— TASK REQUIREMENTS —
Give an exact copy of the lines from the beginning of the listing below to the "What was the bright" line, inclusive.

THE RECORDS Start Marker

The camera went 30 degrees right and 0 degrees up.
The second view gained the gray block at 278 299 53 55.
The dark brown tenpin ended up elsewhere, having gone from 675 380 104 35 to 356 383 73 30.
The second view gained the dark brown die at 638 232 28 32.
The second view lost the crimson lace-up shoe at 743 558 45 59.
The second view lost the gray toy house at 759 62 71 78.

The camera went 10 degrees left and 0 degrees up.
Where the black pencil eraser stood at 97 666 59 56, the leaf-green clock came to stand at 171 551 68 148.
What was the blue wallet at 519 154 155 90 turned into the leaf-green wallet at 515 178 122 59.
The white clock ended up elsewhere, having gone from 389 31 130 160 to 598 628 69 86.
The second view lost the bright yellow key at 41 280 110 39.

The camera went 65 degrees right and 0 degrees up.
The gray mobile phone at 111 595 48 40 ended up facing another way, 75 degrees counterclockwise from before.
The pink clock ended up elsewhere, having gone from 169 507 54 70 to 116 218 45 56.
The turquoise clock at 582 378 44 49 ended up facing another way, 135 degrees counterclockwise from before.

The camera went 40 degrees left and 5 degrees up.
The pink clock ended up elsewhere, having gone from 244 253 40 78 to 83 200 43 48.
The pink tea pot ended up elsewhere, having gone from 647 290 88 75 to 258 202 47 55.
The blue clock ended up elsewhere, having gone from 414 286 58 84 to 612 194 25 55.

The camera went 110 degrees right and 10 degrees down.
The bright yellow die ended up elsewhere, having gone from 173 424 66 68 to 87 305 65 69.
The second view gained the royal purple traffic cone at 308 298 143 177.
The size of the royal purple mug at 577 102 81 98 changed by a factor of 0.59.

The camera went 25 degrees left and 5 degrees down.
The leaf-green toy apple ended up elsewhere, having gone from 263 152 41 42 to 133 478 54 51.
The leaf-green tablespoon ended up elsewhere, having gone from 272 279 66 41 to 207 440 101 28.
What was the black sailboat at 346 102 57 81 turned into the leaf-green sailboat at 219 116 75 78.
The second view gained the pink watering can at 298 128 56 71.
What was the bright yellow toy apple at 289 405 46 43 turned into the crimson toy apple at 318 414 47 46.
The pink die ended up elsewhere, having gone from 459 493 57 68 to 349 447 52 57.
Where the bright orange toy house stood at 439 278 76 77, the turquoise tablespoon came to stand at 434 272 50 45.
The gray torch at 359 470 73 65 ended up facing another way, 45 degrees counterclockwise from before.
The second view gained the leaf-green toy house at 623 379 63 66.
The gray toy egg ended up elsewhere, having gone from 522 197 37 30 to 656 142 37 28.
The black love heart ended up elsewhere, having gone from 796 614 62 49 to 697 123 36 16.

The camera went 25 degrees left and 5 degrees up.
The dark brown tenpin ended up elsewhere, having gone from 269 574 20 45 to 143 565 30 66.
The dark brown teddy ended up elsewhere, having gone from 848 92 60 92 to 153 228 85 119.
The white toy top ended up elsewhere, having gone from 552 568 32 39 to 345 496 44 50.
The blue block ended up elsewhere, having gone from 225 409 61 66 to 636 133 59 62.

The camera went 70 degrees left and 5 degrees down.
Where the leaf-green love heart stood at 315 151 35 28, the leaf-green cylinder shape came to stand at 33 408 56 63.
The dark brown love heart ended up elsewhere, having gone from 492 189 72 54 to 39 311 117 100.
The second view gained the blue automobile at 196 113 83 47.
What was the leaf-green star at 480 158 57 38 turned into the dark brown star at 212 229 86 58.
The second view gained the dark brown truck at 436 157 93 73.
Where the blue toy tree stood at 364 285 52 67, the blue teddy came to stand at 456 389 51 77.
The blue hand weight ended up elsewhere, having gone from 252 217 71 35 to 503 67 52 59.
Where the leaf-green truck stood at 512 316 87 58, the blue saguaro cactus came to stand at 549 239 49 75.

THE RECORDS End Marker

— SOLVED PROBLEM —
The camera went 30 degrees right and 0 degrees up.
The second view gained the gray block at 278 299 53 55.
The dark brown tenpin ended up elsewhere, having gone from 675 380 104 35 to 356 383 73 30.
The second view gained the dark brown die at 638 232 28 32.
The second view lost the crimson lace-up shoe at 743 558 45 59.
The second view lost the gray toy house at 759 62 71 78.

The camera went 10 degrees left and 0 degrees up.
Where the black pencil eraser stood at 97 666 59 56, the leaf-green clock came to stand at 171 551 68 148.
What was the blue wallet at 519 154 155 90 turned into the leaf-green wallet at 515 178 122 59.
The white clock ended up elsewhere, having gone from 389 31 130 160 to 598 628 69 86.
The second view lost the bright yellow key at 41 280 110 39.

The camera went 65 degrees right and 0 degrees up.
The gray mobile phone at 111 595 48 40 ended up facing another way, 75 degrees counterclockwise from before.
The pink clock ended up elsewhere, having gone from 169 507 54 70 to 116 218 45 56.
The turquoise clock at 582 378 44 49 ended up facing another way, 135 degrees counterclockwise from before.

The camera went 40 degrees left and 5 degrees up.
The pink clock ended up elsewhere, having gone from 244 253 40 78 to 83 200 43 48.
The pink tea pot ended up elsewhere, having gone from 647 290 88 75 to 258 202 47 55.
The blue clock ended up elsewhere, having gone from 414 286 58 84 to 612 194 25 55.

The camera went 110 degrees right and 10 degrees down.
The bright yellow die ended up elsewhere, having gone from 173 424 66 68 to 87 305 65 69.
The second view gained the royal purple traffic cone at 308 298 143 177.
The size of the royal purple mug at 577 102 81 98 changed by a factor of 0.59.

The camera went 25 degrees left and 5 degrees down.
The leaf-green toy apple ended up elsewhere, having gone from 263 152 41 42 to 133 478 54 51.
The leaf-green tablespoon ended up elsewhere, having gone from 272 279 66 41 to 207 440 101 28.
What was the black sailboat at 346 102 57 81 turned into the leaf-green sailboat at 219 116 75 78.
The second view gained the pink watering can at 298 128 56 71.
What was the bright yellow toy apple at 289 405 46 43 turned into the crimson toy apple at 318 414 47 46.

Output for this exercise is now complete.